_What is needed:_
Return every record below exactly as written, omitting any pictures.

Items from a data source
* * * *

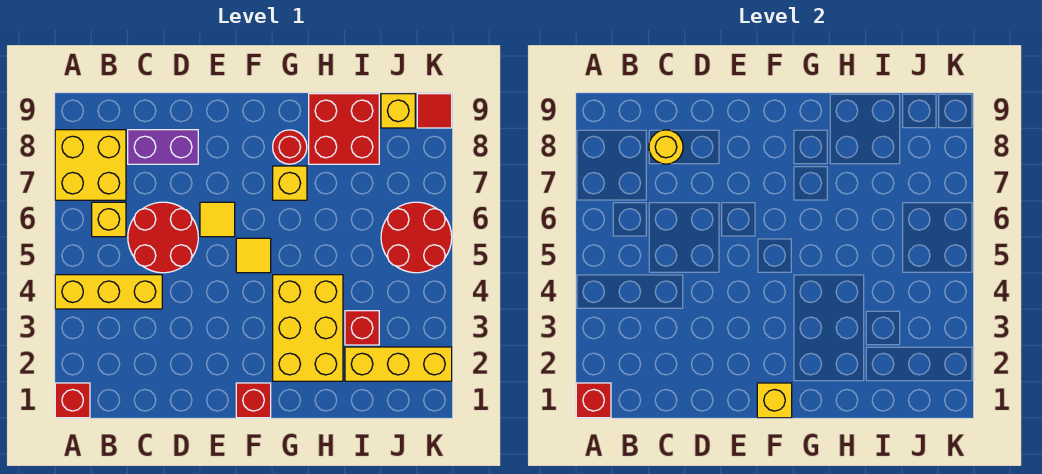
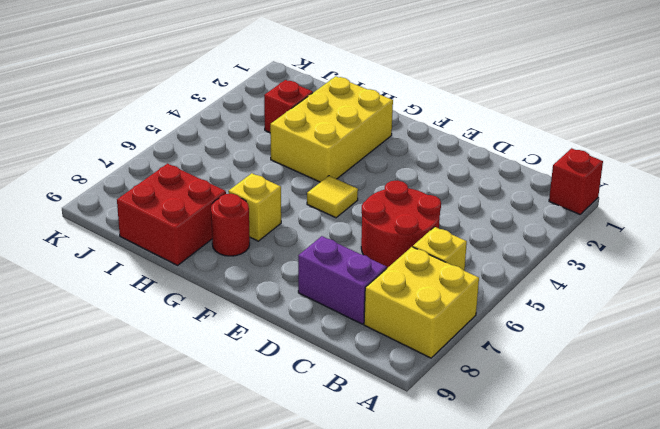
none -> yellow brick A4:C4 level 1
none -> yellow tile E6 level 1
none -> red brick F1 level 1

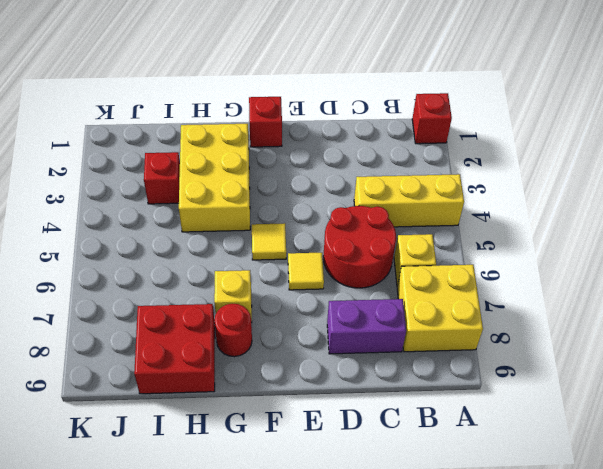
none -> yellow brick I2:K2 level 1
none -> red round brick J5:K6 level 1
none -> yellow brick J9 level 1

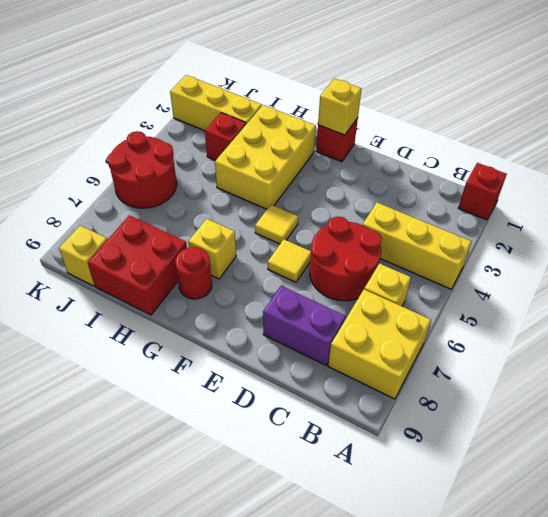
none -> red tile K9 level 1
none -> red brick A1 level 2
none -> yellow round brick C8 level 2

* * * *

_Expected answer:_
none -> yellow brick A4:C4 level 1
none -> yellow tile E6 level 1
none -> red brick F1 level 1

none -> yellow brick I2:K2 level 1
none -> red round brick J5:K6 level 1
none -> yellow brick J9 level 1

none -> red tile K9 level 1
none -> red brick A1 level 2
none -> yellow round brick C8 level 2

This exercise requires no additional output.